[Begin]

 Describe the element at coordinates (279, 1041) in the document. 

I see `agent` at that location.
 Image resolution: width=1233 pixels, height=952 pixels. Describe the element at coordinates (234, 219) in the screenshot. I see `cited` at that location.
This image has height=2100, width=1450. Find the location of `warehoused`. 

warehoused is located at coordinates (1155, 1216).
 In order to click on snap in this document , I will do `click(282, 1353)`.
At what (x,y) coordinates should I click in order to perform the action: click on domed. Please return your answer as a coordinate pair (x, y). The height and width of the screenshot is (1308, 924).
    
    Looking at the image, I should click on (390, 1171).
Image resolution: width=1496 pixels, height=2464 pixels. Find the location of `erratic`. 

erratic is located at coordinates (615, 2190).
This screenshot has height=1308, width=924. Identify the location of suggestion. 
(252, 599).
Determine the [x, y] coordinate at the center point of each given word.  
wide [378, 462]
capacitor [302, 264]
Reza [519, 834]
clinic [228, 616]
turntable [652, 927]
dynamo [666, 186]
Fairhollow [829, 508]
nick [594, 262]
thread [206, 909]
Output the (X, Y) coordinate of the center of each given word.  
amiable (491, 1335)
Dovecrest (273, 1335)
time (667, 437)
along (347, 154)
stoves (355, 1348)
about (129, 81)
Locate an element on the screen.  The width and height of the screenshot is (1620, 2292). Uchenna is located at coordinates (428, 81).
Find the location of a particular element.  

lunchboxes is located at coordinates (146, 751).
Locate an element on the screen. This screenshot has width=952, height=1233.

[End]

**Challenge:** Reproduce all of the rows above word for word, keeping every line unchanged.

**The response:**
 Describe the element at coordinates (279, 1041) in the document. 

I see `agent` at that location.
 Image resolution: width=1233 pixels, height=952 pixels. Describe the element at coordinates (234, 219) in the screenshot. I see `cited` at that location.
This image has height=2100, width=1450. Find the location of `warehoused`. 

warehoused is located at coordinates (1155, 1216).
 In order to click on snap in this document , I will do `click(282, 1353)`.
At what (x,y) coordinates should I click in order to perform the action: click on domed. Please return your answer as a coordinate pair (x, y). The height and width of the screenshot is (1308, 924).
    
    Looking at the image, I should click on (390, 1171).
Image resolution: width=1496 pixels, height=2464 pixels. Find the location of `erratic`. 

erratic is located at coordinates (615, 2190).
This screenshot has height=1308, width=924. Identify the location of suggestion. 
(252, 599).
Determine the [x, y] coordinate at the center point of each given word.  
wide [378, 462]
capacitor [302, 264]
Reza [519, 834]
clinic [228, 616]
turntable [652, 927]
dynamo [666, 186]
Fairhollow [829, 508]
nick [594, 262]
thread [206, 909]
Output the (X, Y) coordinate of the center of each given word.  
amiable (491, 1335)
Dovecrest (273, 1335)
time (667, 437)
along (347, 154)
stoves (355, 1348)
about (129, 81)
Locate an element on the screen.  The width and height of the screenshot is (1620, 2292). Uchenna is located at coordinates (428, 81).
Find the location of a particular element.  

lunchboxes is located at coordinates (146, 751).
Locate an element on the screen. This screenshot has width=952, height=1233.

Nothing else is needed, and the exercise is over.